| ACTION ITEM |
In the listing below, find each line containing "XSHUT" and report it.

┄┄┄┄┄┄

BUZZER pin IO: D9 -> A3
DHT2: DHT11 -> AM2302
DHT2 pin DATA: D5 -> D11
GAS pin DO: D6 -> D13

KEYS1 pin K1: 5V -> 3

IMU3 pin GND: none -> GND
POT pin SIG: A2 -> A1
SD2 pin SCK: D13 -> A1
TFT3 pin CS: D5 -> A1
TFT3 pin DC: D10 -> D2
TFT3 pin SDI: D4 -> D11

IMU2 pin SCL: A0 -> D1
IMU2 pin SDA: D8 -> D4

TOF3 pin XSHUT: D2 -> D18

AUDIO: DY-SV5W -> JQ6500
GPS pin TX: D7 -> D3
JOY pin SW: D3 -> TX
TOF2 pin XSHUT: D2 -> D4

┄┄┄┄┄┄

| EXPECTED OUTPUT |
TOF3 pin XSHUT: D2 -> D18
TOF2 pin XSHUT: D2 -> D4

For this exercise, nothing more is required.